**AVAILABLE RECORDS**
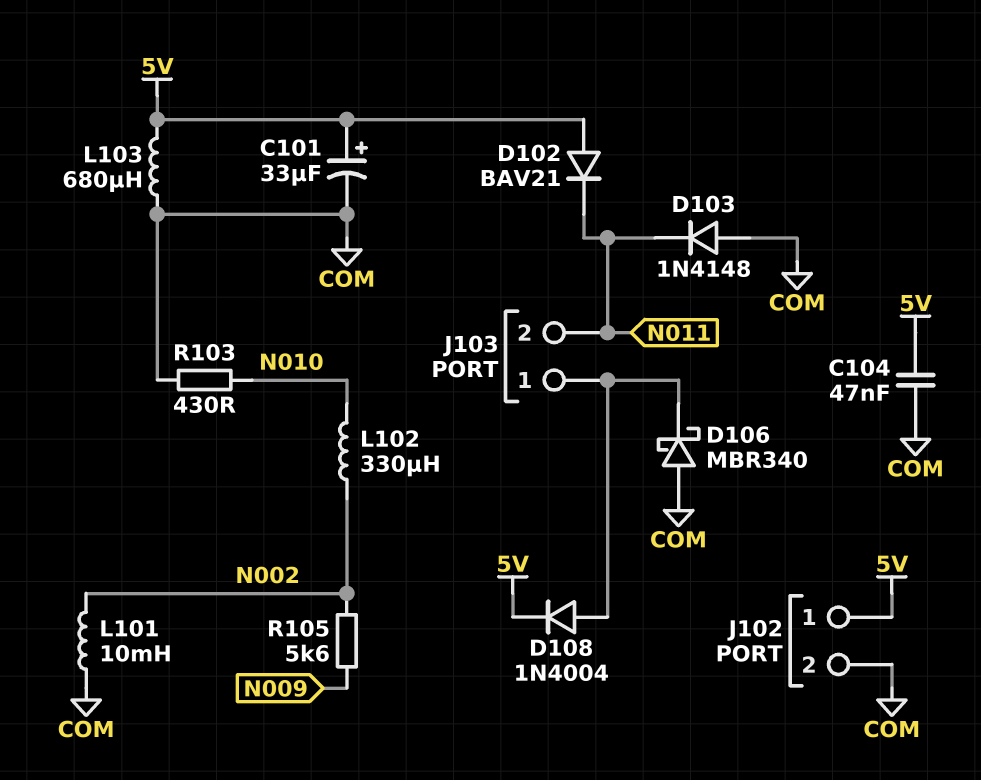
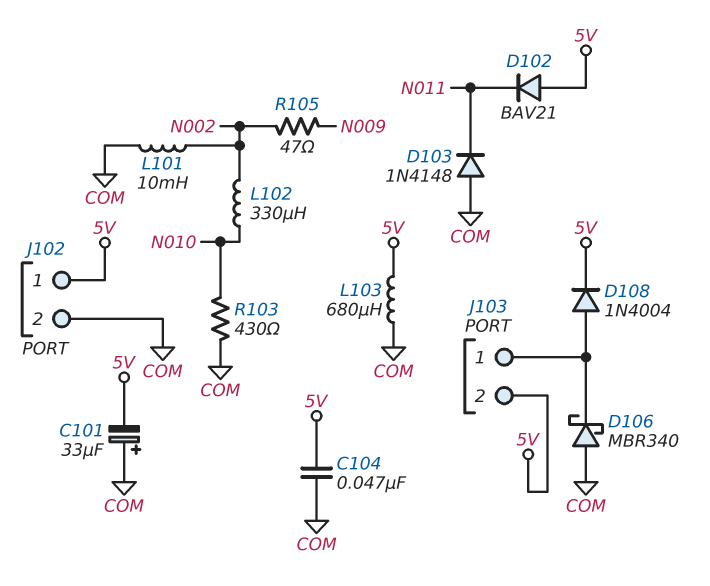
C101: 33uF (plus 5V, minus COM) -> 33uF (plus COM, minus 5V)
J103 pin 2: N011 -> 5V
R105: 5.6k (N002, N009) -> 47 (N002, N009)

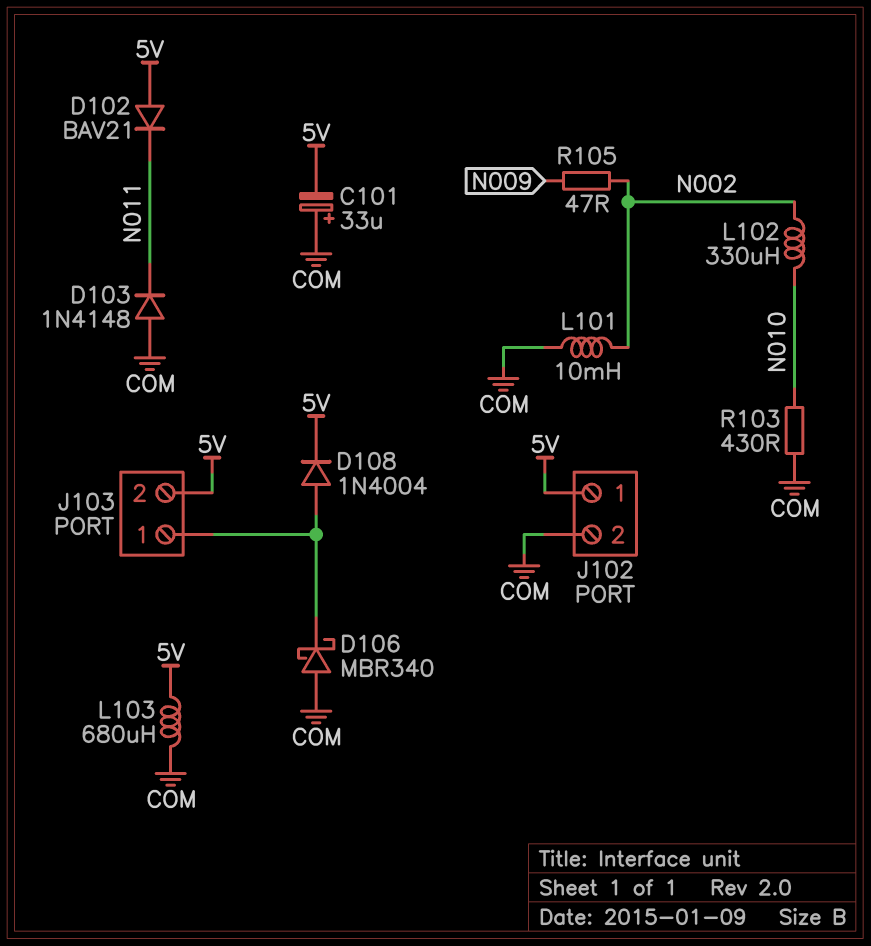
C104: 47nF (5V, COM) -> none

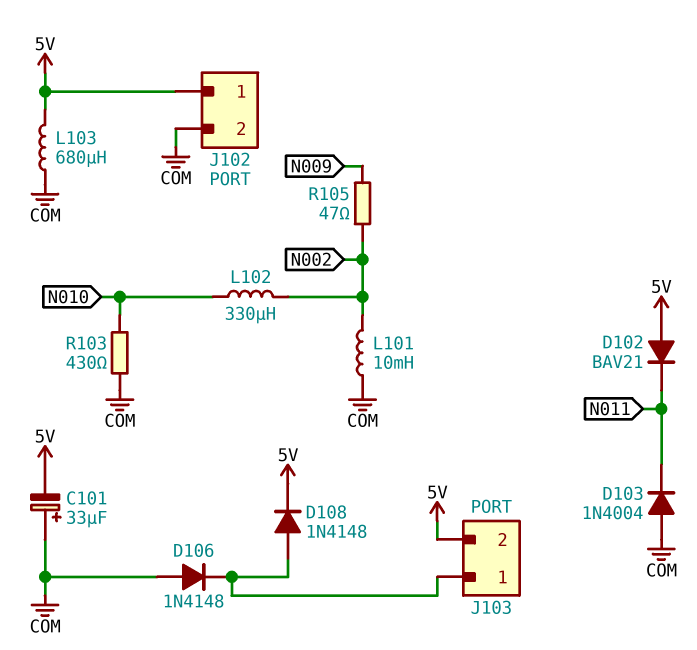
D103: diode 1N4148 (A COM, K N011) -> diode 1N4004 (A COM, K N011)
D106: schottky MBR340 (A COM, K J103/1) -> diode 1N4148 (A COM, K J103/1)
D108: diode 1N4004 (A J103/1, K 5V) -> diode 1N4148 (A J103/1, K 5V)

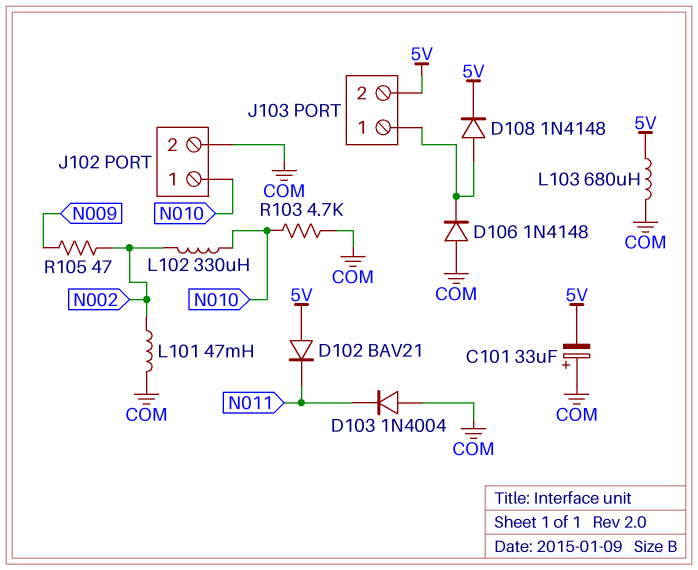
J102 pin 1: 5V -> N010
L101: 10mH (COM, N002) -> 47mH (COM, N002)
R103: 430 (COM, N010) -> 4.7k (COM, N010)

**WHAT YOU HAVE TO DO**
Beginning at the line that holds "D103: diode 1N4148" and ending with the last line of the entries, please set down each line exactly, leaving every picture out.

**RESPONSE**
D103: diode 1N4148 (A COM, K N011) -> diode 1N4004 (A COM, K N011)
D106: schottky MBR340 (A COM, K J103/1) -> diode 1N4148 (A COM, K J103/1)
D108: diode 1N4004 (A J103/1, K 5V) -> diode 1N4148 (A J103/1, K 5V)

J102 pin 1: 5V -> N010
L101: 10mH (COM, N002) -> 47mH (COM, N002)
R103: 430 (COM, N010) -> 4.7k (COM, N010)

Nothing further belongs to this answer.